(Object position data)
##########

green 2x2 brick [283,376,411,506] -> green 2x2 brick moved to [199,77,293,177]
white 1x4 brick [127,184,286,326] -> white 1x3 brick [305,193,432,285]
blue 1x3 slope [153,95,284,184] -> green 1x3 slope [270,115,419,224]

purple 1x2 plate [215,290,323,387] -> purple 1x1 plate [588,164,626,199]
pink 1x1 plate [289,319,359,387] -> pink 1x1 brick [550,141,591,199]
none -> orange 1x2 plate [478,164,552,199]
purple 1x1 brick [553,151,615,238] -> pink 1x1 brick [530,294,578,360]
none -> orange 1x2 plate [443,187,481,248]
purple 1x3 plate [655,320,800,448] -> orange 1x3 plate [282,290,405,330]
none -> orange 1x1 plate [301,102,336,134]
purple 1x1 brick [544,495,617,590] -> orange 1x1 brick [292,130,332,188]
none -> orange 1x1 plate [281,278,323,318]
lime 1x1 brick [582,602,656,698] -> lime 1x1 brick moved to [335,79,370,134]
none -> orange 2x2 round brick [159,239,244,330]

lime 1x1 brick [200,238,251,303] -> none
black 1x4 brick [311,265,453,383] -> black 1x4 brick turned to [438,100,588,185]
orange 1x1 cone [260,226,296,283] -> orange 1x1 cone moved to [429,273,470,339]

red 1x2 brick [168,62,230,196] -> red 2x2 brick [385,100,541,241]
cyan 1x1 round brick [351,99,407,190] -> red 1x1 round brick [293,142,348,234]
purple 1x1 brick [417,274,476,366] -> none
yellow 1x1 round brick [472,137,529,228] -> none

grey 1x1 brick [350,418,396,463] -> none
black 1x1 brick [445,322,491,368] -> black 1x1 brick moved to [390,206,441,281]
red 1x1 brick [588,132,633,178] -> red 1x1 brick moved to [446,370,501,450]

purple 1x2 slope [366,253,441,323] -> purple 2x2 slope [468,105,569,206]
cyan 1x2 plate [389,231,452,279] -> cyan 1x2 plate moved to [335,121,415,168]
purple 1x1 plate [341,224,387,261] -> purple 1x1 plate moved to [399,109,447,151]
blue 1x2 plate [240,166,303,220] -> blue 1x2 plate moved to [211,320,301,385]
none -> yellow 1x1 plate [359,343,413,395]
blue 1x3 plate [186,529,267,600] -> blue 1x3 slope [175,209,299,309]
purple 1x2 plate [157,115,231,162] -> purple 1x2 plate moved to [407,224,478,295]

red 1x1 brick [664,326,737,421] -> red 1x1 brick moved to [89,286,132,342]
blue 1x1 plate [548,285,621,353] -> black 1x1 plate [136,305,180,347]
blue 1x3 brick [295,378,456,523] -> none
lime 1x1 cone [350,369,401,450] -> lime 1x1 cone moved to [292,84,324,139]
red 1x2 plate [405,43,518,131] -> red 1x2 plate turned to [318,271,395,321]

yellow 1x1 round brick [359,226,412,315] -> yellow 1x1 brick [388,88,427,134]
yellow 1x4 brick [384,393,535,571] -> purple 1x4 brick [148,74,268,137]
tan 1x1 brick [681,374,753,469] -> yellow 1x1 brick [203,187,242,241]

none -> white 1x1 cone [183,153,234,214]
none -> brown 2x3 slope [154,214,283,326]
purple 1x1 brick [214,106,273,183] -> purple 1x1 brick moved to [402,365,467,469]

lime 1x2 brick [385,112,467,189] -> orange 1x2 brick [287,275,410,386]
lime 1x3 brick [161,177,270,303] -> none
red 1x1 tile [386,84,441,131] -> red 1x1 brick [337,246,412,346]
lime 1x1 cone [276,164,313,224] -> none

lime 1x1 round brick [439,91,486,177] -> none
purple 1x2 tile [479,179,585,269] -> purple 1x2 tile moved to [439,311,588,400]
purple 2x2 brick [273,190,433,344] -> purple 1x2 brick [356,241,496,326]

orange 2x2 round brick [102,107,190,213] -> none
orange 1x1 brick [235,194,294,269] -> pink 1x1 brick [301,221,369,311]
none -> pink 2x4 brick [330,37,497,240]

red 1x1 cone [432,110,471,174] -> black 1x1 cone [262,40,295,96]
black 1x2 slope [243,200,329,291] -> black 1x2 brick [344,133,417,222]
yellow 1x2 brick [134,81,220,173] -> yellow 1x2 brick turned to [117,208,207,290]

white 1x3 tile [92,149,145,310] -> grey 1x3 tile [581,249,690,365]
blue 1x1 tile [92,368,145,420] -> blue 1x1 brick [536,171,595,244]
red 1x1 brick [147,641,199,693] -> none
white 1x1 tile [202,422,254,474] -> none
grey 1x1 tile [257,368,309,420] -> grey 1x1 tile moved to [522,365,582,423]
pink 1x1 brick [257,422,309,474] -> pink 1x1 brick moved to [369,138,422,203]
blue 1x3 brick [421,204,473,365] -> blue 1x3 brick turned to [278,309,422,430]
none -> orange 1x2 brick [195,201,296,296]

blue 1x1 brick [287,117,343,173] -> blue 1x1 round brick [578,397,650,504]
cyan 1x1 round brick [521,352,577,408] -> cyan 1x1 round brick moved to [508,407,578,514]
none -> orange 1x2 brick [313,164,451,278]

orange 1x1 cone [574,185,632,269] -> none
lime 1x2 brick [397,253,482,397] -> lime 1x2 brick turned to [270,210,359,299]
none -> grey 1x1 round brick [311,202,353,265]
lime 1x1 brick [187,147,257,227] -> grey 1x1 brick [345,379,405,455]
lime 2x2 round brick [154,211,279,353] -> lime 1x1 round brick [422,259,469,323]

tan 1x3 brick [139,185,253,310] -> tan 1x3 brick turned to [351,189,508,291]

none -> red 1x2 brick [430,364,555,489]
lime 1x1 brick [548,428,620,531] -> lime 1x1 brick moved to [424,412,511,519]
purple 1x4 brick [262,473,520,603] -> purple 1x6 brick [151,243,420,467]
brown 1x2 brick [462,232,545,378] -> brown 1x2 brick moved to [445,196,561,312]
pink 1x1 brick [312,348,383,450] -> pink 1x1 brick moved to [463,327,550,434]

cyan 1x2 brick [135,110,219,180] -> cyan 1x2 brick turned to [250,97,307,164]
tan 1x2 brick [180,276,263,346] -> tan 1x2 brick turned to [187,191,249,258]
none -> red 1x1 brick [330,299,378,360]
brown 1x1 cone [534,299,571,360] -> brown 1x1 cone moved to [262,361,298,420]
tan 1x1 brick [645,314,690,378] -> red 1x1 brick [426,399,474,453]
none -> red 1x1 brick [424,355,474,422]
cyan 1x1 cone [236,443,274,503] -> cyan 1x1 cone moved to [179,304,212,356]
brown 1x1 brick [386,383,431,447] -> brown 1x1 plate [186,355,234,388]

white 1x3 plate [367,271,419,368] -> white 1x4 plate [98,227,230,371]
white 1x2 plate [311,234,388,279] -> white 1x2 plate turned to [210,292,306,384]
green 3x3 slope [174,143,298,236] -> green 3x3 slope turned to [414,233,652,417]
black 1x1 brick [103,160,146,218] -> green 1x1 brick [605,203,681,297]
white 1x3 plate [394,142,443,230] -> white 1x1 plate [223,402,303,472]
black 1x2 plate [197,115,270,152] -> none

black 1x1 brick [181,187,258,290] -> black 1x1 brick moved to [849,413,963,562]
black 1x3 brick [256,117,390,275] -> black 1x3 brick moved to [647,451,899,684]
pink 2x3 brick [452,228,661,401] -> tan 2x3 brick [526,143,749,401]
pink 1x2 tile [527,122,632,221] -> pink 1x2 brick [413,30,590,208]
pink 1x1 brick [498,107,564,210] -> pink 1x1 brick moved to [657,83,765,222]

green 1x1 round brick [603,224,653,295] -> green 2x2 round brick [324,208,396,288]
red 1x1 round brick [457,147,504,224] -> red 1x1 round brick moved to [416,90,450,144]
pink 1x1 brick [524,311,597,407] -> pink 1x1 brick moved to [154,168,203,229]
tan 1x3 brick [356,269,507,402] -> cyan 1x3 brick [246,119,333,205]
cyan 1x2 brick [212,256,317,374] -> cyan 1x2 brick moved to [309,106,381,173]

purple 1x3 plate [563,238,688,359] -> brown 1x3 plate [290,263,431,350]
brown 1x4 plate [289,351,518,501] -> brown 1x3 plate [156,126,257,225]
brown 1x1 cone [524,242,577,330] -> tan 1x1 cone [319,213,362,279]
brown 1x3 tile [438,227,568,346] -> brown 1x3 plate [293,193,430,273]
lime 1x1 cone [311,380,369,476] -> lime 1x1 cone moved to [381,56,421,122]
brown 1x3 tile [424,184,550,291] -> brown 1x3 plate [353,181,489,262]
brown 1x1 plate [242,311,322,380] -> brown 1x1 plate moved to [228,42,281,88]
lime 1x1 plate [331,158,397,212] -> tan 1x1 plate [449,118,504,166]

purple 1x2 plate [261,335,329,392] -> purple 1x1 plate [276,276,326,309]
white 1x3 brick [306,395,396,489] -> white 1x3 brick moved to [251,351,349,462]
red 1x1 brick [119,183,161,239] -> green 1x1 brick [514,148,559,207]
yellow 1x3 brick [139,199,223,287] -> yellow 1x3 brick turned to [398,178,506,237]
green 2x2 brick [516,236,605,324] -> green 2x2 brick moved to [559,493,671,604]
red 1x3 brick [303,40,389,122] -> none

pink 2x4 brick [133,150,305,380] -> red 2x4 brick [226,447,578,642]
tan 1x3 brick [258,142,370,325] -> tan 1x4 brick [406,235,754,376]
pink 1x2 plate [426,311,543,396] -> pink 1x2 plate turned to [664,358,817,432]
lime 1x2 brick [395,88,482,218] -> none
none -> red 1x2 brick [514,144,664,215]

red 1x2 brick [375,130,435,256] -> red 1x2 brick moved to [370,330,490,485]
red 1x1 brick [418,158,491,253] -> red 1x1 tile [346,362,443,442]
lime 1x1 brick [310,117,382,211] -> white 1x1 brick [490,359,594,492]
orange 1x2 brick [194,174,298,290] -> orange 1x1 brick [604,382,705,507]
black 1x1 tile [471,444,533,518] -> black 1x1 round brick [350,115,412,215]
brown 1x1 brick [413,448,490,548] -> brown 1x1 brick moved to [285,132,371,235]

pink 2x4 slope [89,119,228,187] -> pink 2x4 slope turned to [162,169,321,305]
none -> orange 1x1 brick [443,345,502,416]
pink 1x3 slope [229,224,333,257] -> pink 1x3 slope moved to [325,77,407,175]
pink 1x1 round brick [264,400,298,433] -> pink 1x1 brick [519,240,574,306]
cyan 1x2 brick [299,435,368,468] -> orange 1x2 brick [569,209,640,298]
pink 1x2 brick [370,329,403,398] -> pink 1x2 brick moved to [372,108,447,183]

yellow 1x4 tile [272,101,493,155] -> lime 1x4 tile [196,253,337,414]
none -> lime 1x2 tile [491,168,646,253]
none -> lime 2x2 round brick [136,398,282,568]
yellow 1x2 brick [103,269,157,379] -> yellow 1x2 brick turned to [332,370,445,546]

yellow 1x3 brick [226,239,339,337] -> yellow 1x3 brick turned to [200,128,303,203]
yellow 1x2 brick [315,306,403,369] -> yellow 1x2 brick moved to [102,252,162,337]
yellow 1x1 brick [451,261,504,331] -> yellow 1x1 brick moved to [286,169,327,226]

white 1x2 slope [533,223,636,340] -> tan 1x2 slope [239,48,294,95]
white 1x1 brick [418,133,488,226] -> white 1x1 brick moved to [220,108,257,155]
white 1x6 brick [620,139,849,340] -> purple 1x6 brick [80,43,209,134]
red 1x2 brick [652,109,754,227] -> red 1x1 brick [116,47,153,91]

##########

_Problem statement_
Repeat the entries above exactly, from the first line through the line containing "none -> orange 1x2 plate [478,164,552,199]".

_Final answer_
green 2x2 brick [283,376,411,506] -> green 2x2 brick moved to [199,77,293,177]
white 1x4 brick [127,184,286,326] -> white 1x3 brick [305,193,432,285]
blue 1x3 slope [153,95,284,184] -> green 1x3 slope [270,115,419,224]

purple 1x2 plate [215,290,323,387] -> purple 1x1 plate [588,164,626,199]
pink 1x1 plate [289,319,359,387] -> pink 1x1 brick [550,141,591,199]
none -> orange 1x2 plate [478,164,552,199]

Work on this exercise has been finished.